### To do:
Work through the data below and copy out every line where "tile" is found.

### Records for this task:
_ _ _

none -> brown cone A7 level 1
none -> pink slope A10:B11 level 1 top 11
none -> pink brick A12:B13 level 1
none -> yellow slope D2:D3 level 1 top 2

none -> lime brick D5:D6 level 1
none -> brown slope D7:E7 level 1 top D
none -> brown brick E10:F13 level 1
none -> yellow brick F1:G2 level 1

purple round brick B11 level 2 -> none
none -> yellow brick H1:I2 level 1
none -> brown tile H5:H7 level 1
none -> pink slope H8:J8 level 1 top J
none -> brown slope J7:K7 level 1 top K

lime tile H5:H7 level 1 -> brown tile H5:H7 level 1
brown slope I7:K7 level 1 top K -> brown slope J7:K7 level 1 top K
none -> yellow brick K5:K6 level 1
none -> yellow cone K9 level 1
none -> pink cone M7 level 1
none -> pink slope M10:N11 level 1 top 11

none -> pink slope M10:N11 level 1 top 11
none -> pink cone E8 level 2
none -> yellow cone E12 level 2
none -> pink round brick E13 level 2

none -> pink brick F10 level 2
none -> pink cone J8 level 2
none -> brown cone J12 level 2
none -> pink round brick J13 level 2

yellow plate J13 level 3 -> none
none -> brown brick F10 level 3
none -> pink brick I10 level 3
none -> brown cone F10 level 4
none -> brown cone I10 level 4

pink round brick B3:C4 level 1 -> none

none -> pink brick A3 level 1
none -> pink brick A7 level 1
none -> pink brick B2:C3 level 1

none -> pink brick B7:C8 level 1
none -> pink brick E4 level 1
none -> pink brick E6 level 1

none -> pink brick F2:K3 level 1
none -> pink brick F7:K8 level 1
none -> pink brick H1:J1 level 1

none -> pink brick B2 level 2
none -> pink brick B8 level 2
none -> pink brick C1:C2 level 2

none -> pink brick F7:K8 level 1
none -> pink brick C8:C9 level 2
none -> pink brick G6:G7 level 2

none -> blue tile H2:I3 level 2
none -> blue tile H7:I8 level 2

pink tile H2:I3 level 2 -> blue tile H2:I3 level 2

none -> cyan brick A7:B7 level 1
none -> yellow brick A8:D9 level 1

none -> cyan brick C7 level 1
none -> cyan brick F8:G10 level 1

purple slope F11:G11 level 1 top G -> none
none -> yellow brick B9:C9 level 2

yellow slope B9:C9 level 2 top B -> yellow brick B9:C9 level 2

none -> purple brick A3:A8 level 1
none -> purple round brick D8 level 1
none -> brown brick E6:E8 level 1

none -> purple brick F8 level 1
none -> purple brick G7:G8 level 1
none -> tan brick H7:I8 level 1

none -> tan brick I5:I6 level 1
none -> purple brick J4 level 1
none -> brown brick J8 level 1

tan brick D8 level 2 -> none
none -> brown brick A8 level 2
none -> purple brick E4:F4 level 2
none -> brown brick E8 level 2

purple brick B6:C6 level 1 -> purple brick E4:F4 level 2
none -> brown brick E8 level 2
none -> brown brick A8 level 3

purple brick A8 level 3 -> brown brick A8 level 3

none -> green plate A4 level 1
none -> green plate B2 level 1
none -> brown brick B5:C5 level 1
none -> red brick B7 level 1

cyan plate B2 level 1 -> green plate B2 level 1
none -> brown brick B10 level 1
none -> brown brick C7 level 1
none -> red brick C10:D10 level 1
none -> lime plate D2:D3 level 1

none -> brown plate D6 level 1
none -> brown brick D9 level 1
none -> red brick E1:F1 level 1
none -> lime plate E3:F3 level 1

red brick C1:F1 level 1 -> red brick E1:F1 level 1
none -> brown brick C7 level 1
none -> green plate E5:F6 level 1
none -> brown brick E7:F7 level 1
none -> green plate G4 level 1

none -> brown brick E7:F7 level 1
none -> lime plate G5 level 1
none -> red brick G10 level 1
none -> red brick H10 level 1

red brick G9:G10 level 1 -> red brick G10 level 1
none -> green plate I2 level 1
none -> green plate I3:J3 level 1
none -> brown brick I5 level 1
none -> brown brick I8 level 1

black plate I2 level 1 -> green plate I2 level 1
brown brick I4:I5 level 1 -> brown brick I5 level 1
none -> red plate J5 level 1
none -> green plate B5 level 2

_ _ _

### Response:
none -> brown tile H5:H7 level 1
lime tile H5:H7 level 1 -> brown tile H5:H7 level 1
none -> blue tile H2:I3 level 2
none -> blue tile H7:I8 level 2
pink tile H2:I3 level 2 -> blue tile H2:I3 level 2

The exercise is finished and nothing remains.